(Exercise aim) Return the entries that follow exactly, with no images.

Records from a data source:
___

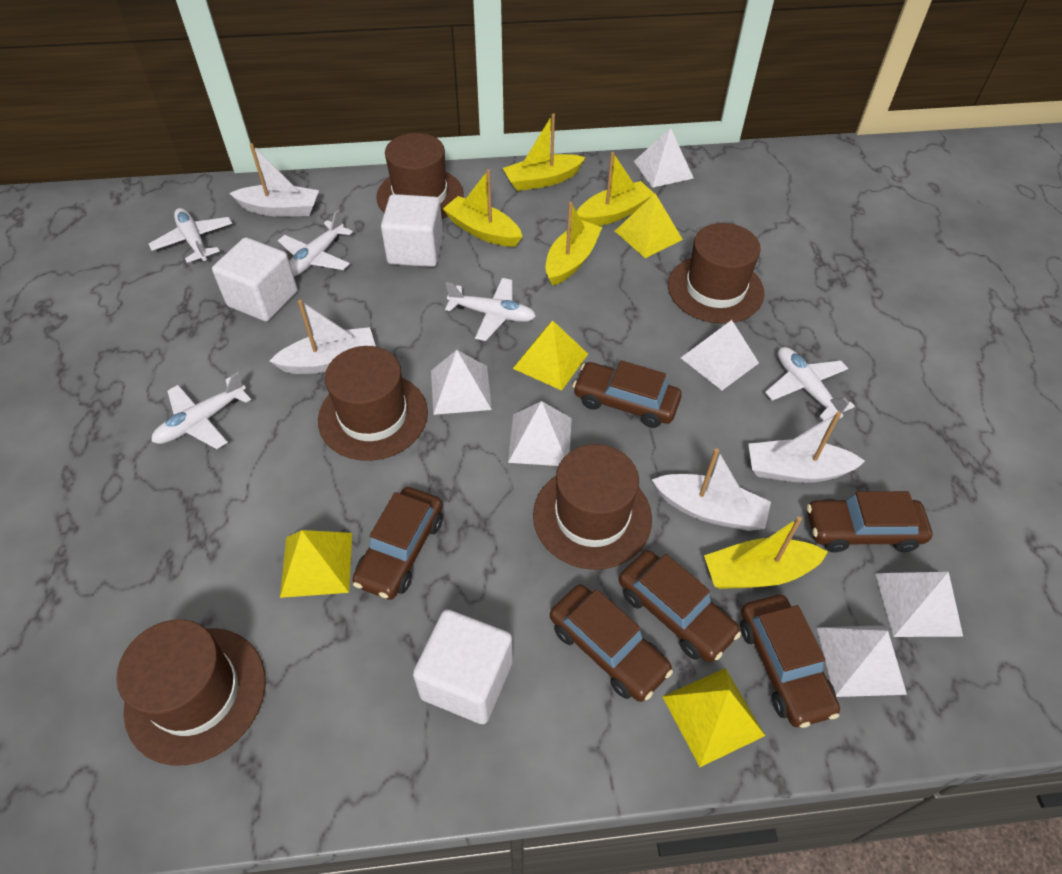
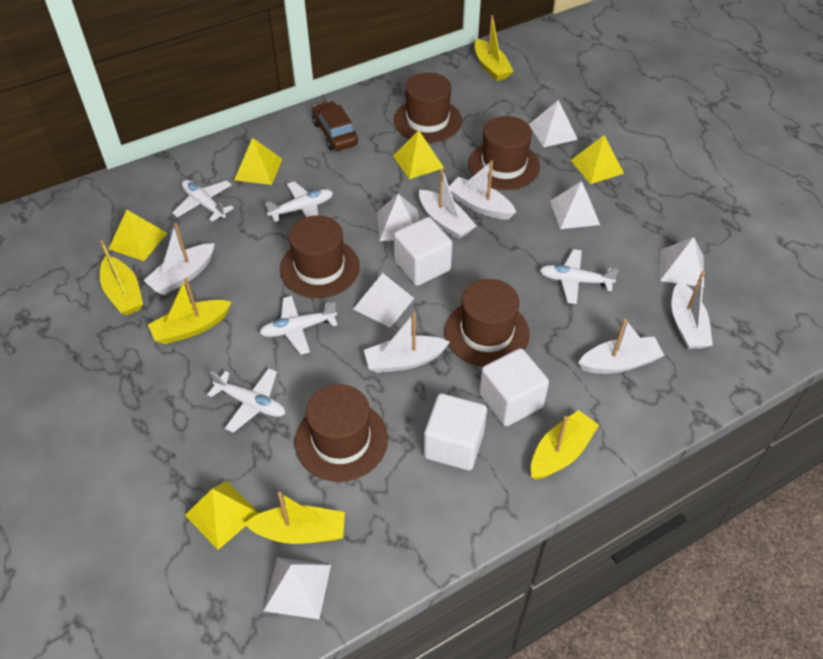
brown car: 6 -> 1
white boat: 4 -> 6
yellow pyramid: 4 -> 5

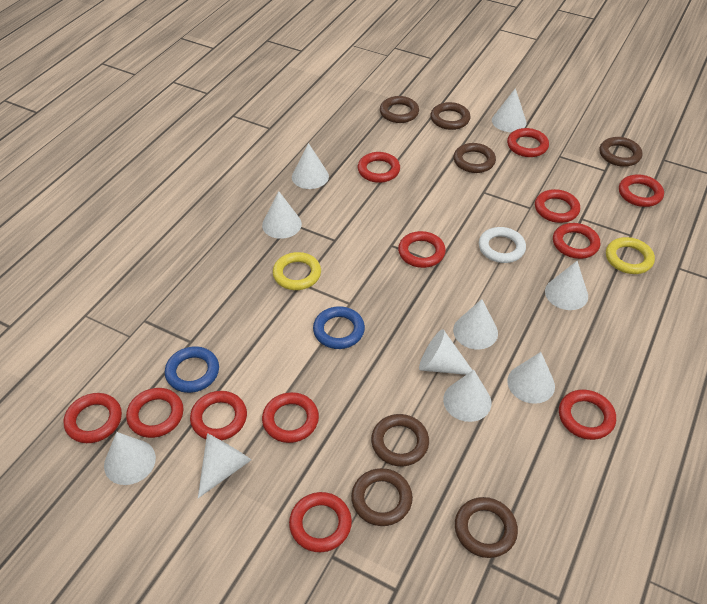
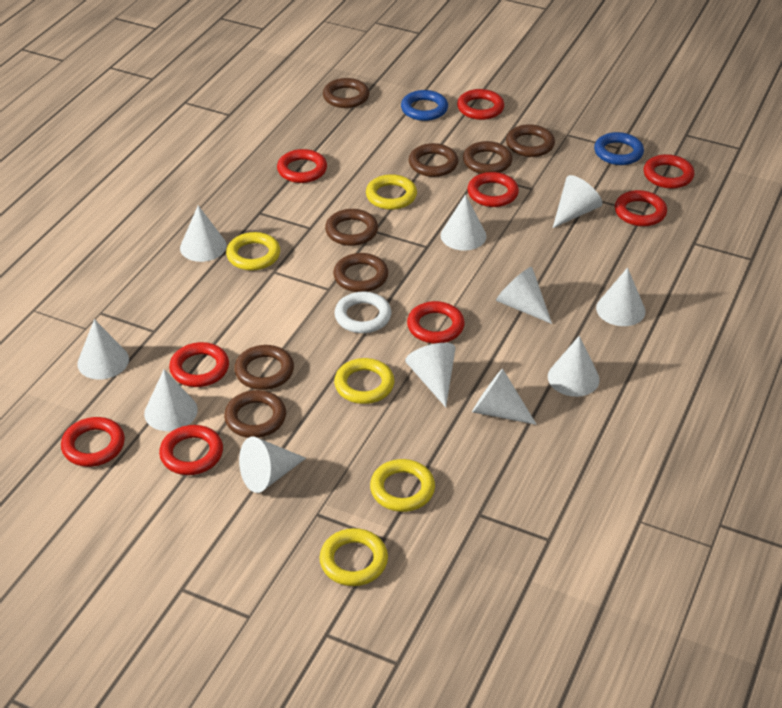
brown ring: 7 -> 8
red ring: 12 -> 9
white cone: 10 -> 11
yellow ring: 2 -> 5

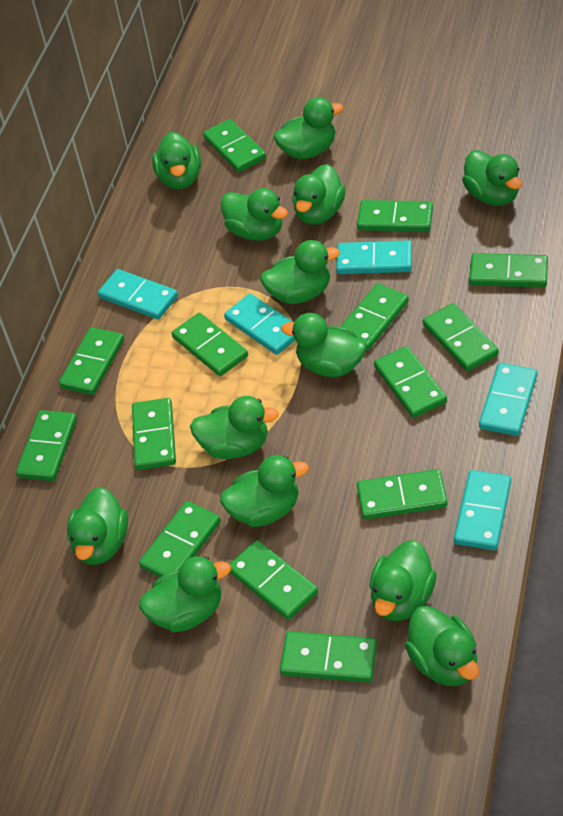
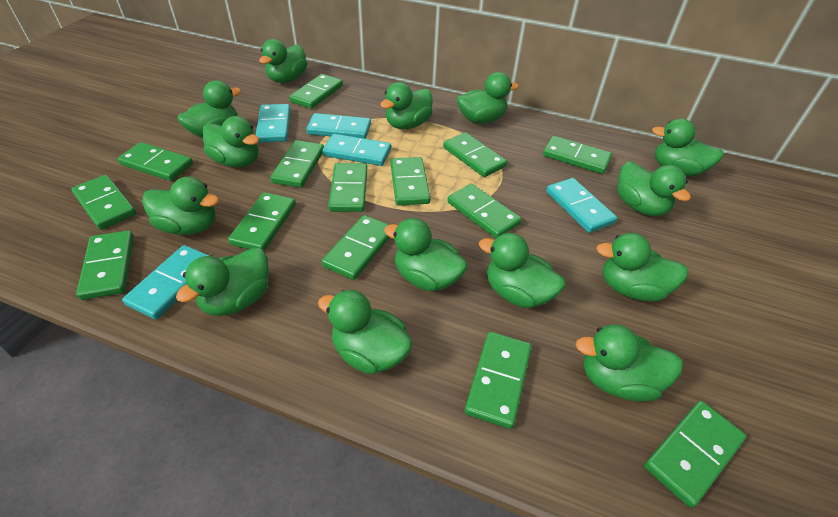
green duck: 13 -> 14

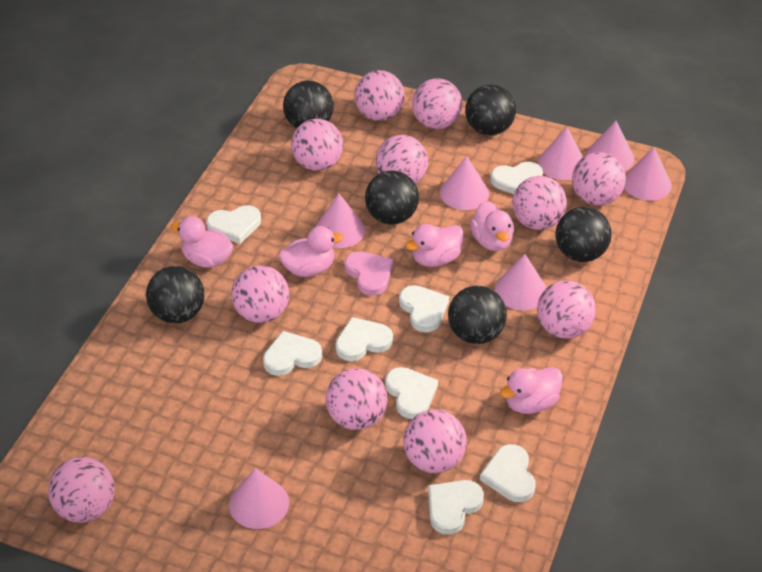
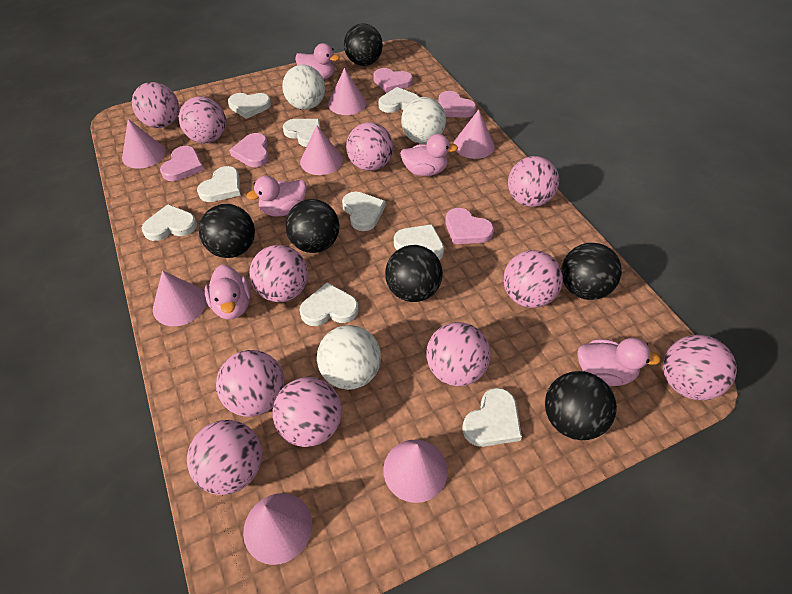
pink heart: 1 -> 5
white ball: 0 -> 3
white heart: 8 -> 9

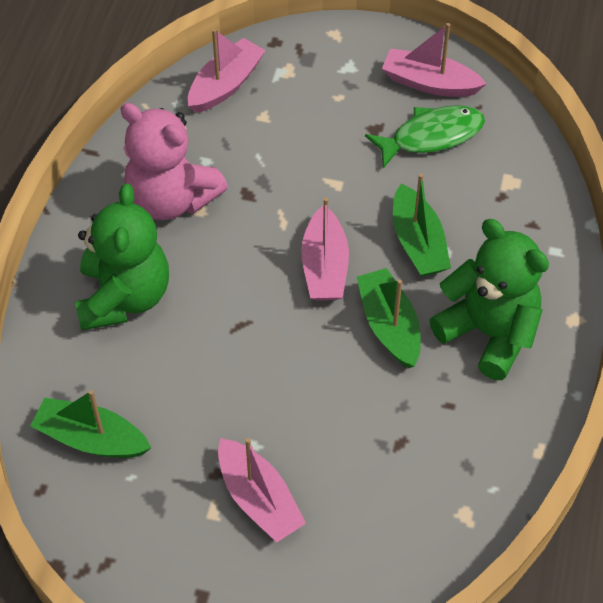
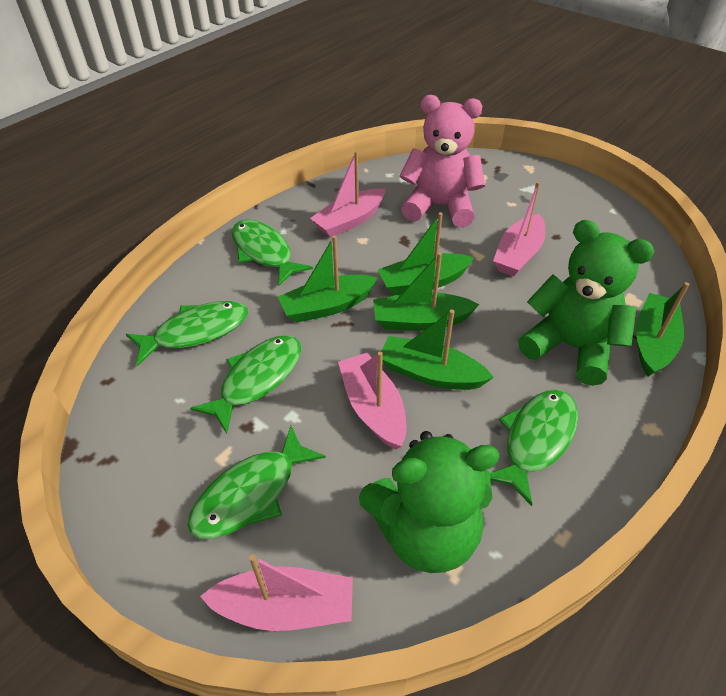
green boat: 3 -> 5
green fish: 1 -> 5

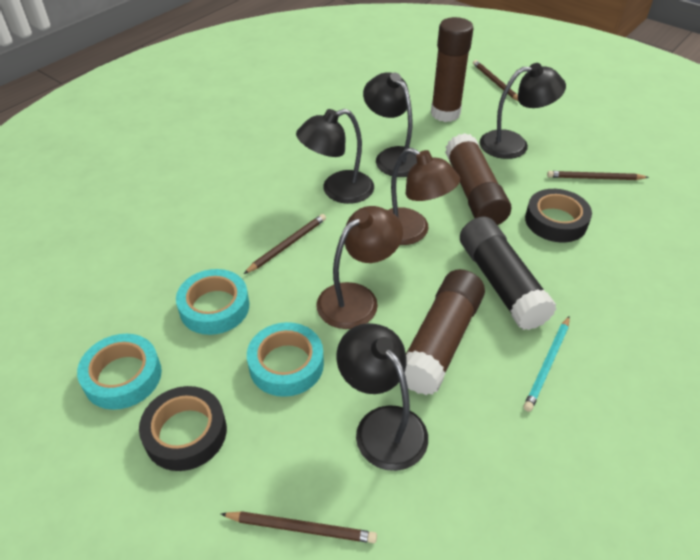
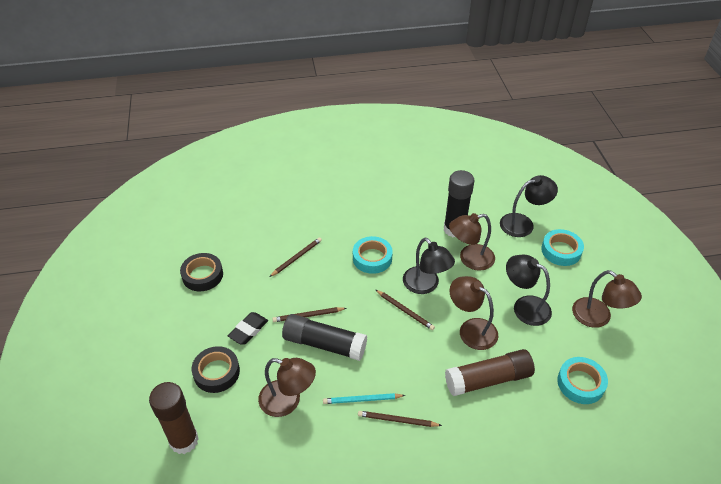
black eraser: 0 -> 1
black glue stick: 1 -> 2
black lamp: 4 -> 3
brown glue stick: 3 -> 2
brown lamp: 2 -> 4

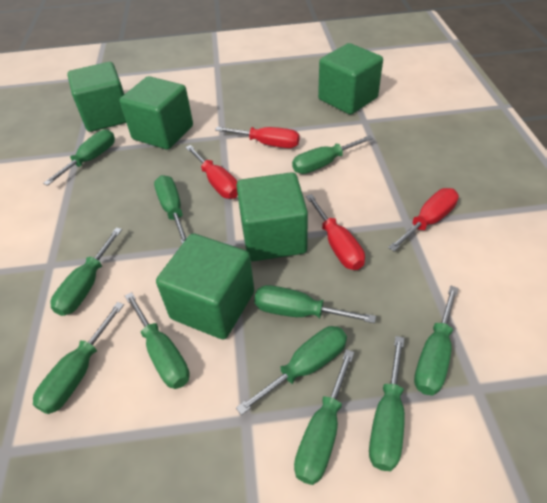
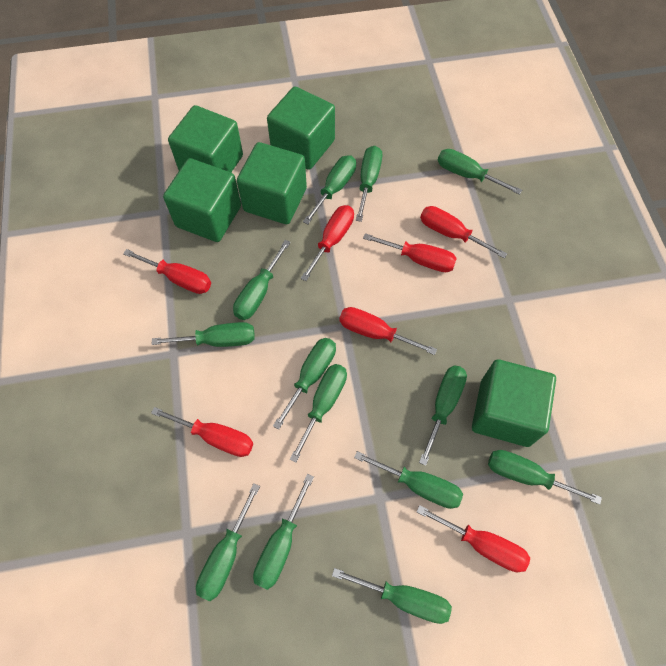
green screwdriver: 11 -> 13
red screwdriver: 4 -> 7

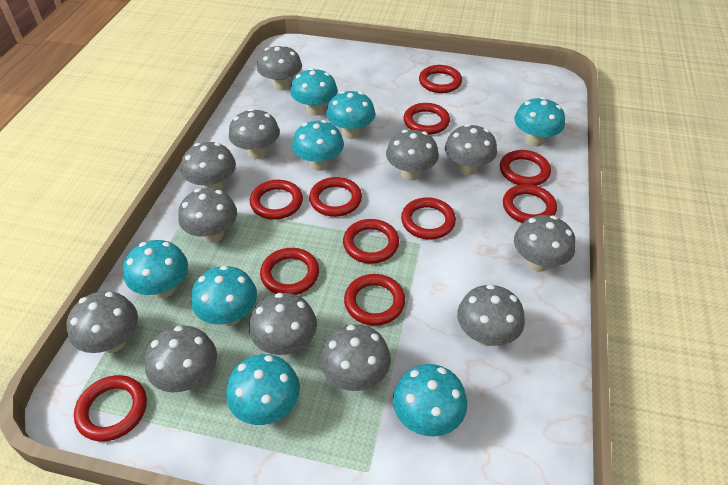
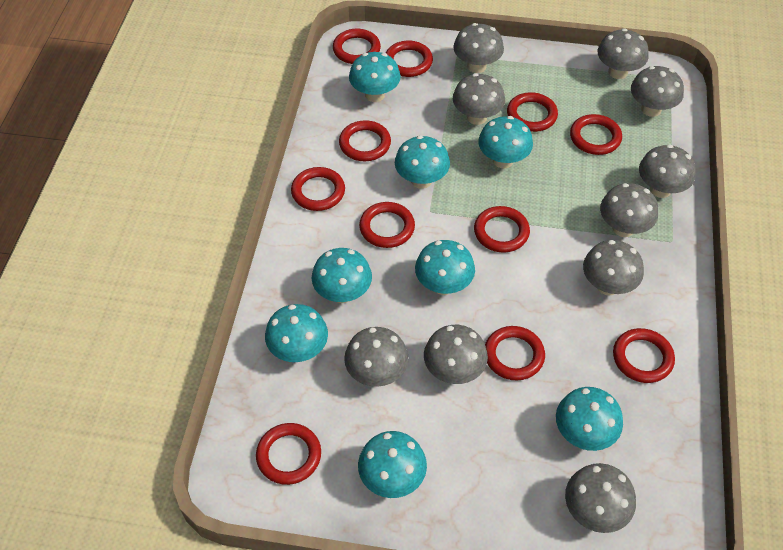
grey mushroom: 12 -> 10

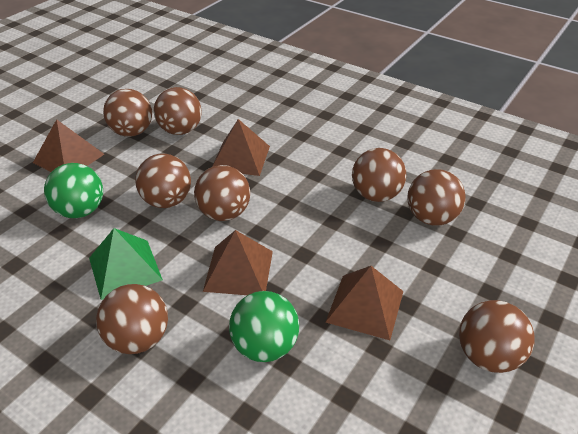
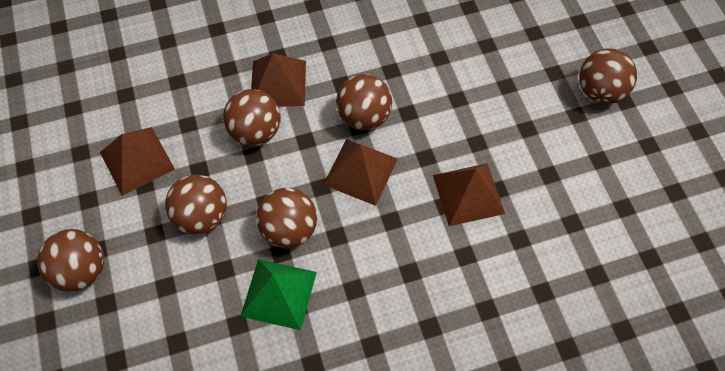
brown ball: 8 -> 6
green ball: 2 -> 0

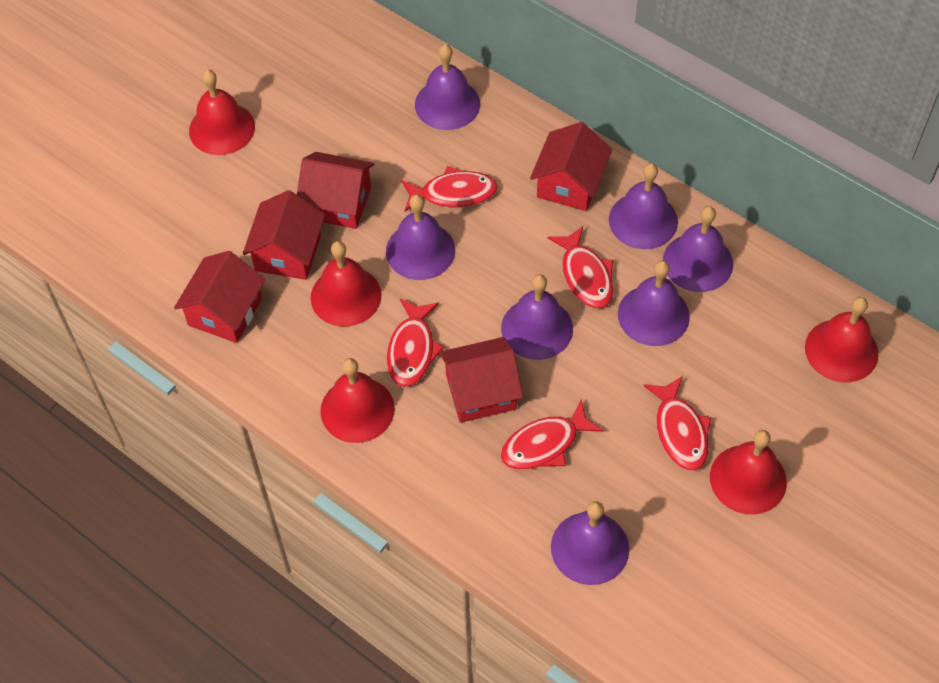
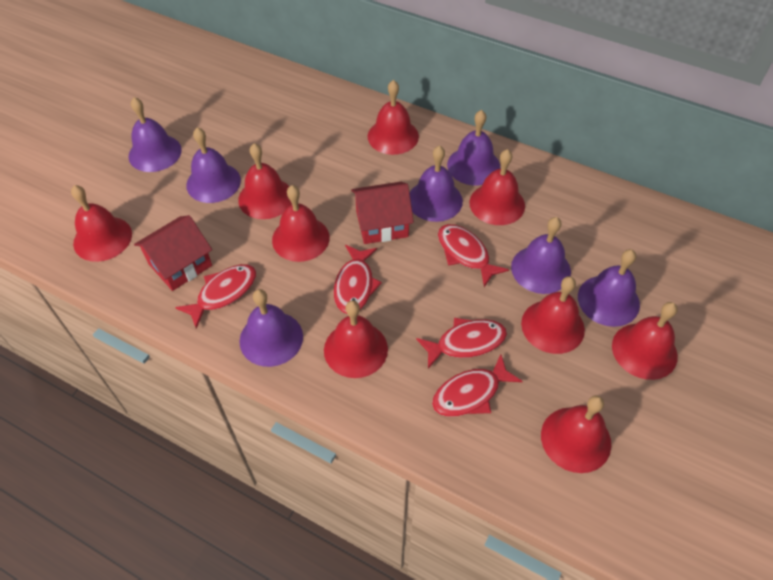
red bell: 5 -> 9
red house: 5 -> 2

___

(Result of the exercise)
brown car: 6 -> 1
white boat: 4 -> 6
yellow pyramid: 4 -> 5

brown ring: 7 -> 8
red ring: 12 -> 9
white cone: 10 -> 11
yellow ring: 2 -> 5

green duck: 13 -> 14

pink heart: 1 -> 5
white ball: 0 -> 3
white heart: 8 -> 9

green boat: 3 -> 5
green fish: 1 -> 5

black eraser: 0 -> 1
black glue stick: 1 -> 2
black lamp: 4 -> 3
brown glue stick: 3 -> 2
brown lamp: 2 -> 4

green screwdriver: 11 -> 13
red screwdriver: 4 -> 7

grey mushroom: 12 -> 10

brown ball: 8 -> 6
green ball: 2 -> 0

red bell: 5 -> 9
red house: 5 -> 2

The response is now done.